* What the task asks
Once the line containing "moved: straightedge in rosy" is found in the entries below, reproduce it and every line after it, stopping at and including the line containing "turned: camera in"; reproduce nothing else, and keep each line exact.

* Input data
◆ ◆ ◆ ◆ ◆

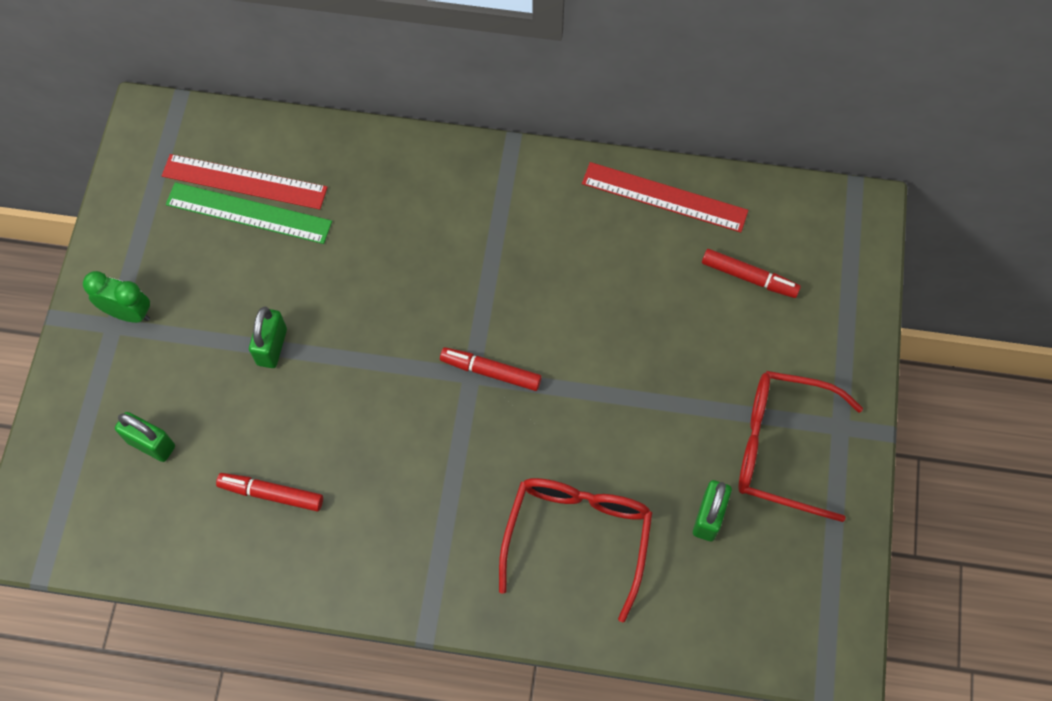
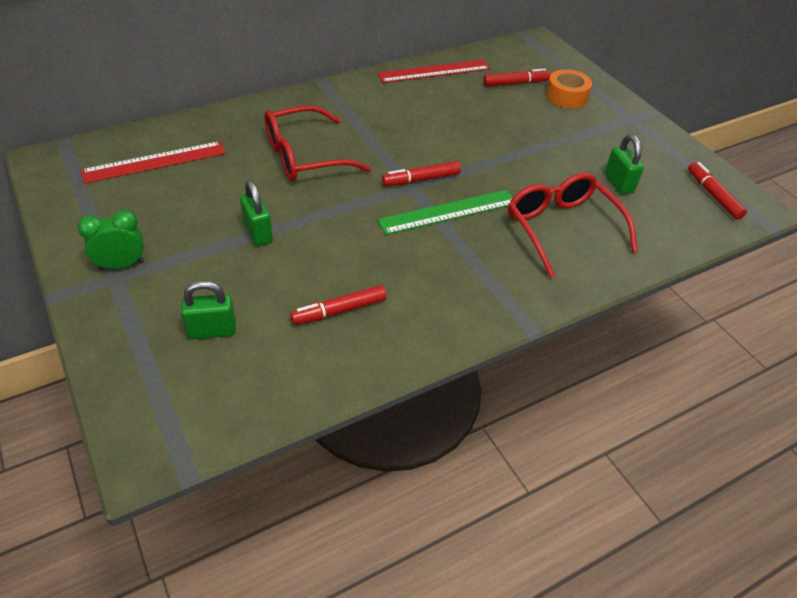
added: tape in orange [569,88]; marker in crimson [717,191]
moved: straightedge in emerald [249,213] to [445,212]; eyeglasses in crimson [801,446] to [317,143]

◆ ◆ ◆ ◆ ◆

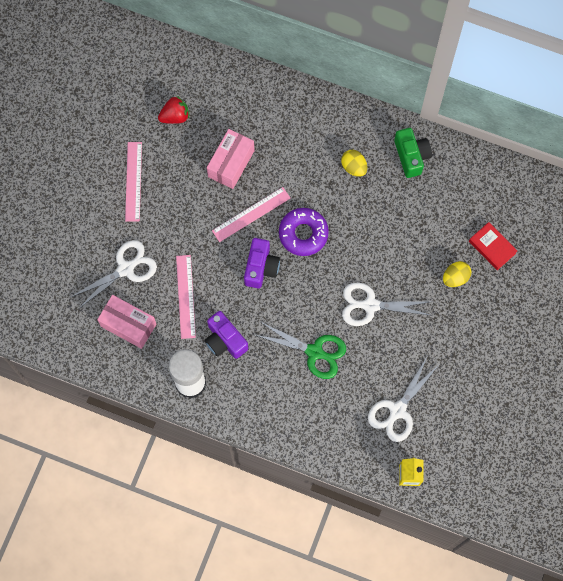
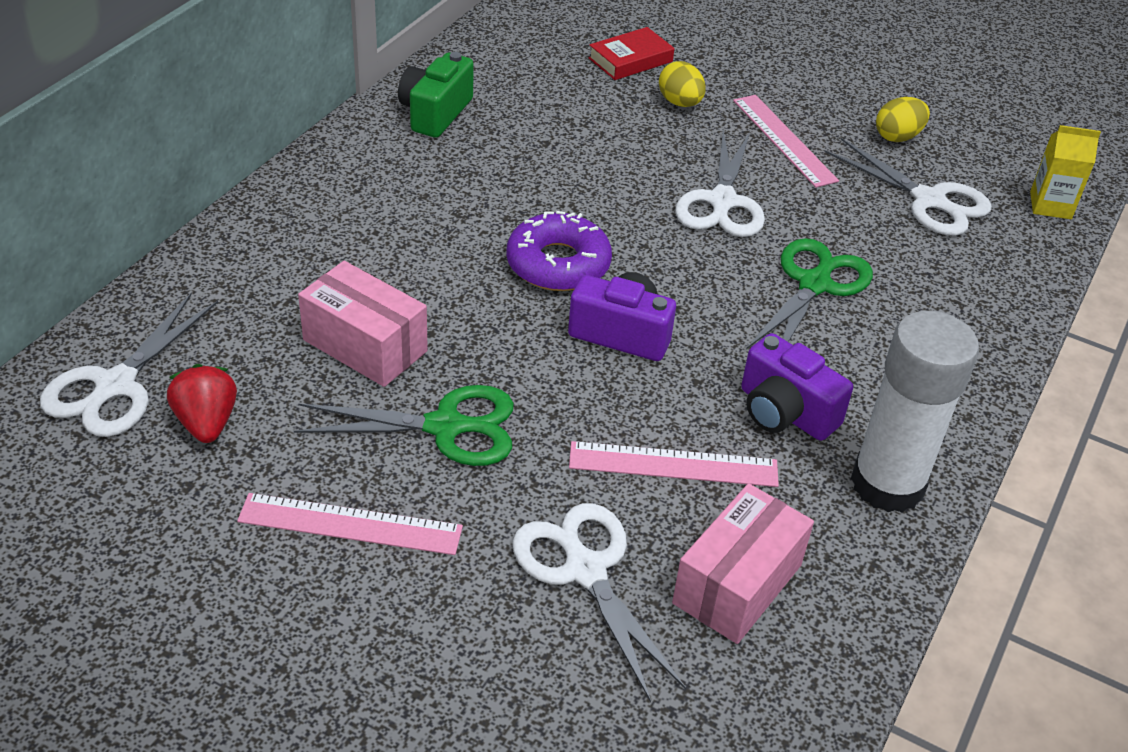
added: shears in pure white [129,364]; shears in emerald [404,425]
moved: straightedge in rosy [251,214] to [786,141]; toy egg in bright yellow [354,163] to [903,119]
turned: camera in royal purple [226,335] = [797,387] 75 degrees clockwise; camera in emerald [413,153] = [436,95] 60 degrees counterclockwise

◆ ◆ ◆ ◆ ◆

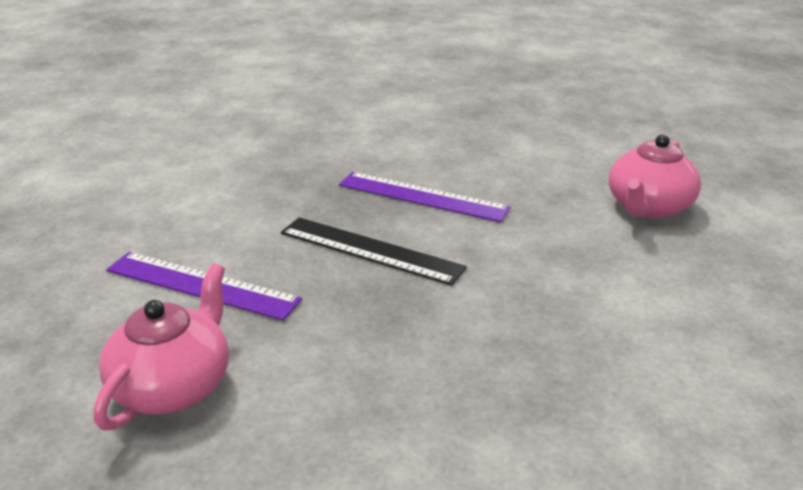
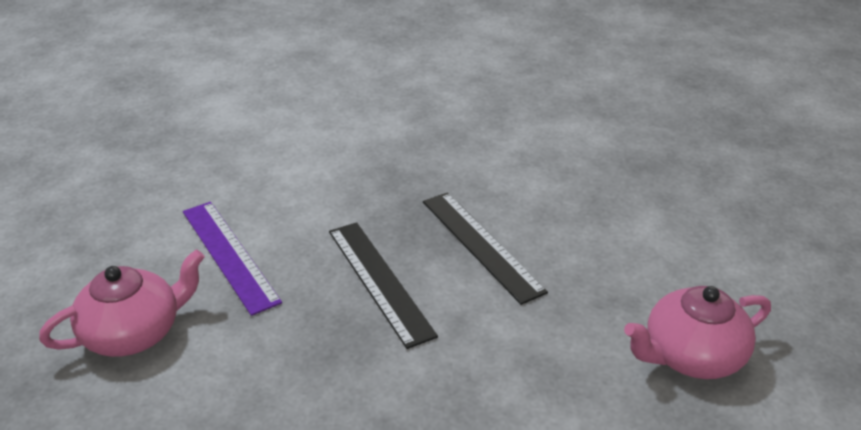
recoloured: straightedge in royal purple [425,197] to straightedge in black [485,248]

◆ ◆ ◆ ◆ ◆

* Solution below
moved: straightedge in rosy [251,214] to [786,141]; toy egg in bright yellow [354,163] to [903,119]
turned: camera in royal purple [226,335] = [797,387] 75 degrees clockwise; camera in emerald [413,153] = [436,95] 60 degrees counterclockwise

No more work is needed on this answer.